Whenever a line in the entries below contains the string "down", copy that line.

## Raw data
────────────────────

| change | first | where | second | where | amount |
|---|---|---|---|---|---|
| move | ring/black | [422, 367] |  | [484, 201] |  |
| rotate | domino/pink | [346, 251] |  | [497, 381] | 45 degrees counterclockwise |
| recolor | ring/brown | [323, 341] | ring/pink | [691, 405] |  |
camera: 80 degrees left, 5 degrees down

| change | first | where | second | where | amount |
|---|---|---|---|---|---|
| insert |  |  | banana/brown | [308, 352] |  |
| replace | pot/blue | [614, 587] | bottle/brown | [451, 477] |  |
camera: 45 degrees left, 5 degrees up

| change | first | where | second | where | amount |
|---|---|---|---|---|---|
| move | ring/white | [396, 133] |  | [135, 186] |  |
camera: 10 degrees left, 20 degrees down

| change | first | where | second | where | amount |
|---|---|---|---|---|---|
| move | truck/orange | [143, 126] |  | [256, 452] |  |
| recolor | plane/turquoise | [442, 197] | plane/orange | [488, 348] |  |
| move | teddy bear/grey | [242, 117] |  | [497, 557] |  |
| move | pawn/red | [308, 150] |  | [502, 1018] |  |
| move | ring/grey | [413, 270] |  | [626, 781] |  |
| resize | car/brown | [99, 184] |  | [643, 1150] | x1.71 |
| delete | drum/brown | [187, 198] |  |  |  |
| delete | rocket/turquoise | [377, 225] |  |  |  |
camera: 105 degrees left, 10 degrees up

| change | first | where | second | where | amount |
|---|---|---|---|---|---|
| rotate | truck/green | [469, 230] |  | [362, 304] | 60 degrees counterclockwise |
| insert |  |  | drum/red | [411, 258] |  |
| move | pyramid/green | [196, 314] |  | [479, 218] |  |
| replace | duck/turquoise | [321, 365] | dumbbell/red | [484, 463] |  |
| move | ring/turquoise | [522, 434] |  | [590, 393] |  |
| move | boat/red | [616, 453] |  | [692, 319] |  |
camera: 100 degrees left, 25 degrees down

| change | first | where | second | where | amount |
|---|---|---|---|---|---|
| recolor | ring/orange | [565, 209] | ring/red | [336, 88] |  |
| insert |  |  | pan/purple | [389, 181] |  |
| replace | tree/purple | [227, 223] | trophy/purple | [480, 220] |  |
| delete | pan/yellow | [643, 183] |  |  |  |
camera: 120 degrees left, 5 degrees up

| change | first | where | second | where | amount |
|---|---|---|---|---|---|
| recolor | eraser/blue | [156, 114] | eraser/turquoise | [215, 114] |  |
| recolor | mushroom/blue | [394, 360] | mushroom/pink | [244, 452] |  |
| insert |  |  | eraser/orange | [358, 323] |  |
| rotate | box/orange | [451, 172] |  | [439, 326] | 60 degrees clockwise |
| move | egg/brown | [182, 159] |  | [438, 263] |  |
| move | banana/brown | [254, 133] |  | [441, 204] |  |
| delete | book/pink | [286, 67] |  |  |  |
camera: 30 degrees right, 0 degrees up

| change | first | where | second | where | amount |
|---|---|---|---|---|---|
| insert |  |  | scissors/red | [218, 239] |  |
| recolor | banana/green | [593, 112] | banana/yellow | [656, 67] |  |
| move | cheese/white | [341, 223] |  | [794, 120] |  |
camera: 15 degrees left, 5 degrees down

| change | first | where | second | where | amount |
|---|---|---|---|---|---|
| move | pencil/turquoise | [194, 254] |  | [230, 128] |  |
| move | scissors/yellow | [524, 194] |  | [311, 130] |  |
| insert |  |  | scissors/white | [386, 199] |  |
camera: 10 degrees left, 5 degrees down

────────────────────

## Task output
camera: 80 degrees left, 5 degrees down
camera: 10 degrees left, 20 degrees down
camera: 100 degrees left, 25 degrees down
camera: 15 degrees left, 5 degrees down
camera: 10 degrees left, 5 degrees down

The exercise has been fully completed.